● **Input data**
━━━━━━━━━━━━━━━━

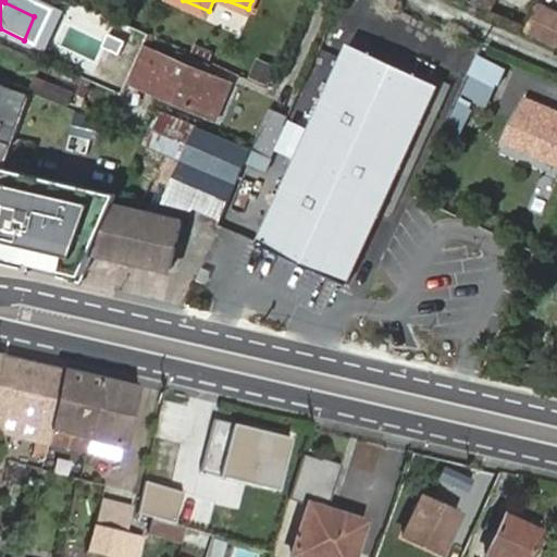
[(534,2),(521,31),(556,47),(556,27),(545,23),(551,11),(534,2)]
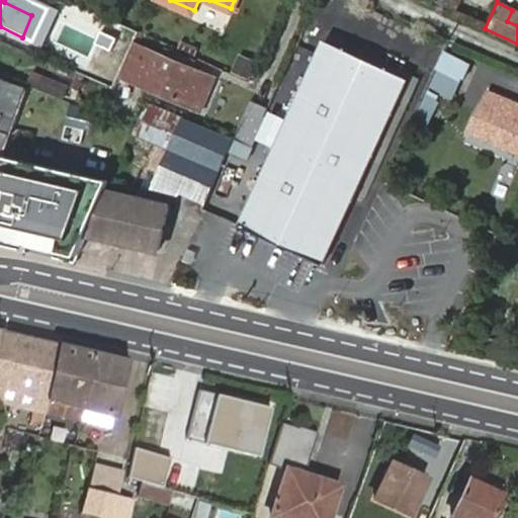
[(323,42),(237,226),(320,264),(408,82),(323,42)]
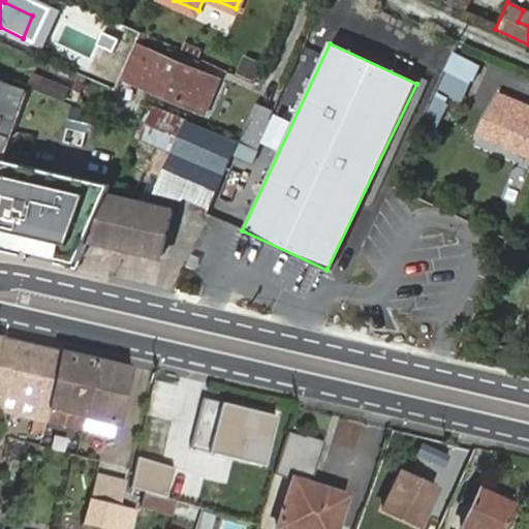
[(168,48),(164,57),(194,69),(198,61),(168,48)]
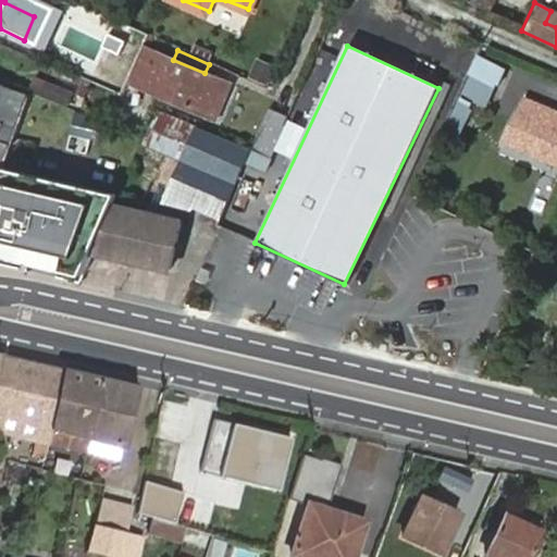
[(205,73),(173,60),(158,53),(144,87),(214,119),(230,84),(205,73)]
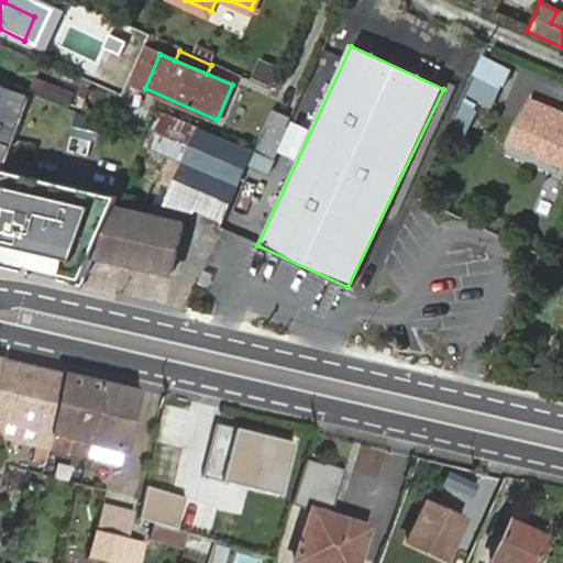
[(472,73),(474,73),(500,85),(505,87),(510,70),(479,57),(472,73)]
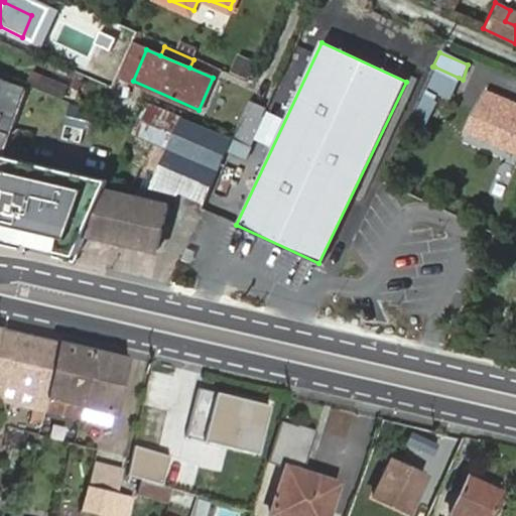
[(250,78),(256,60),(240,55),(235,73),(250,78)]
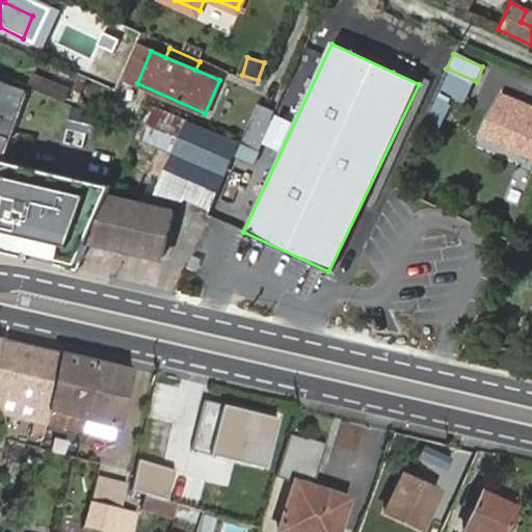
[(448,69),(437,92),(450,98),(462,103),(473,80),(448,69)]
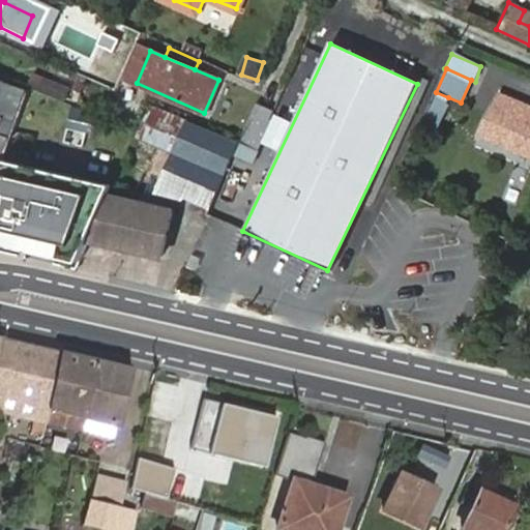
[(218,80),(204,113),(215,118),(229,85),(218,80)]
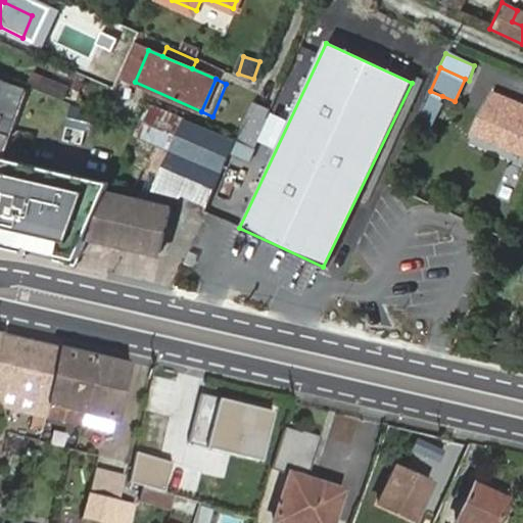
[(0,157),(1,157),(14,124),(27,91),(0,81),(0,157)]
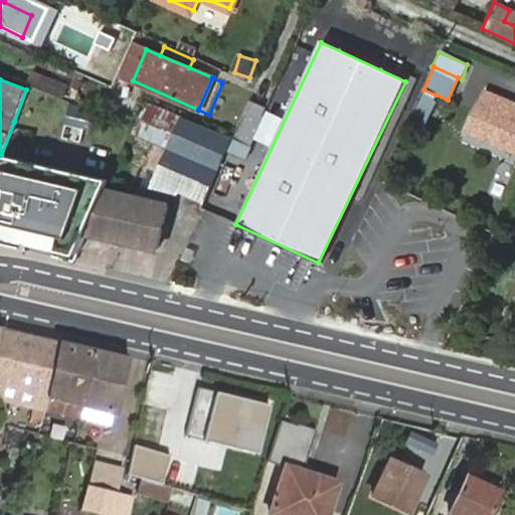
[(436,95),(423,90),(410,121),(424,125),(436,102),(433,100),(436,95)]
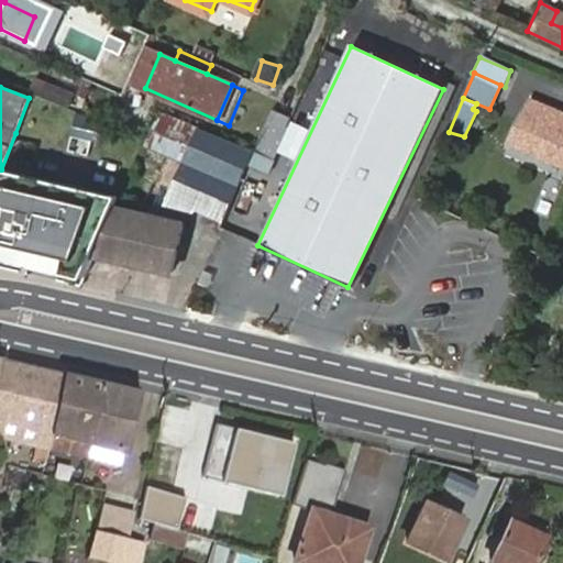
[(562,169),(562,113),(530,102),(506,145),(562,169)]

━━━━━━━━━━━━━━━━

● **To-do item**
Leave the images behind and write out every entry exactly.

● **Result of the exercise**
[(534,2),(521,31),(556,47),(556,27),(545,23),(551,11),(534,2)]
[(323,42),(237,226),(320,264),(408,82),(323,42)]
[(168,48),(164,57),(194,69),(198,61),(168,48)]
[(205,73),(173,60),(158,53),(144,87),(214,119),(230,84),(205,73)]
[(472,73),(474,73),(500,85),(505,87),(510,70),(479,57),(472,73)]
[(250,78),(256,60),(240,55),(235,73),(250,78)]
[(448,69),(437,92),(450,98),(462,103),(473,80),(448,69)]
[(218,80),(204,113),(215,118),(229,85),(218,80)]
[(0,157),(1,157),(14,124),(27,91),(0,81),(0,157)]
[(436,95),(423,90),(410,121),(424,125),(436,102),(433,100),(436,95)]
[(562,169),(562,113),(530,102),(506,145),(562,169)]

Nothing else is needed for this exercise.